> [What is expected]
Everything from the line containing "orange eraser: 4 -> 1" through the final line of the entries below should be repeated exactly, and nothing else.

> [Input data]
···
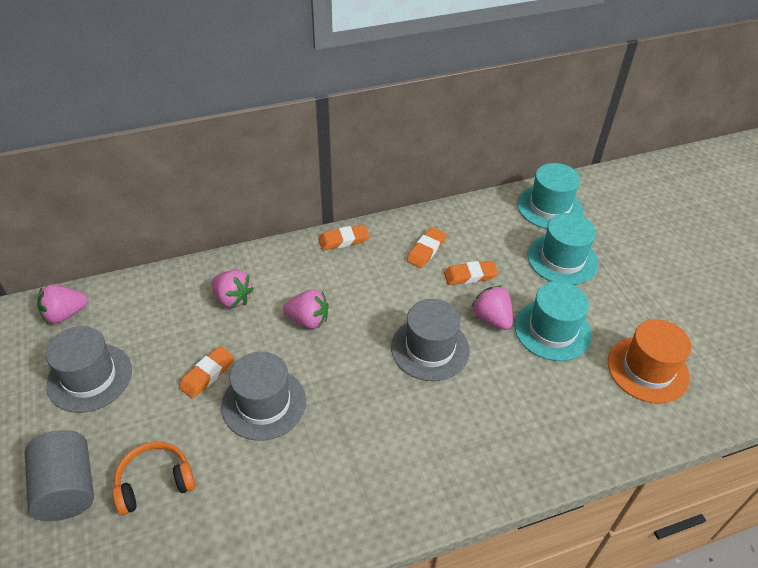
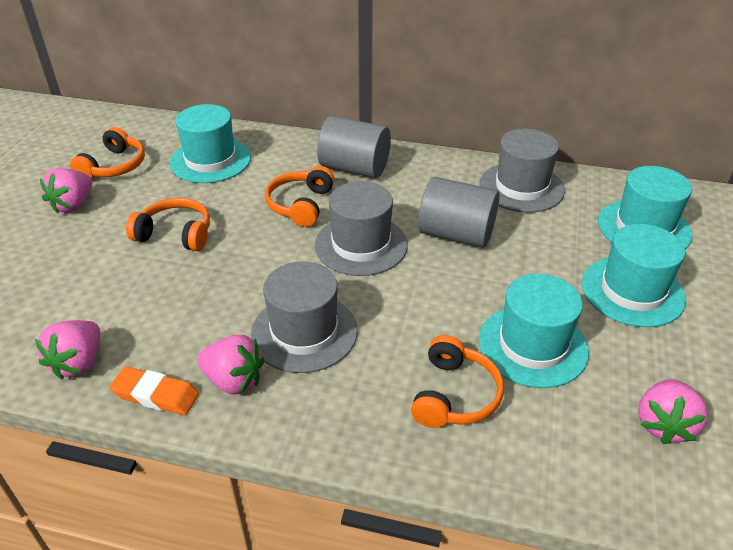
grey cylinder: 1 -> 2
orange eraser: 4 -> 1
orange hat: 1 -> 0
orange headphones: 1 -> 4
turquoise hat: 3 -> 4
···
> [Result of the exercise]
orange eraser: 4 -> 1
orange hat: 1 -> 0
orange headphones: 1 -> 4
turquoise hat: 3 -> 4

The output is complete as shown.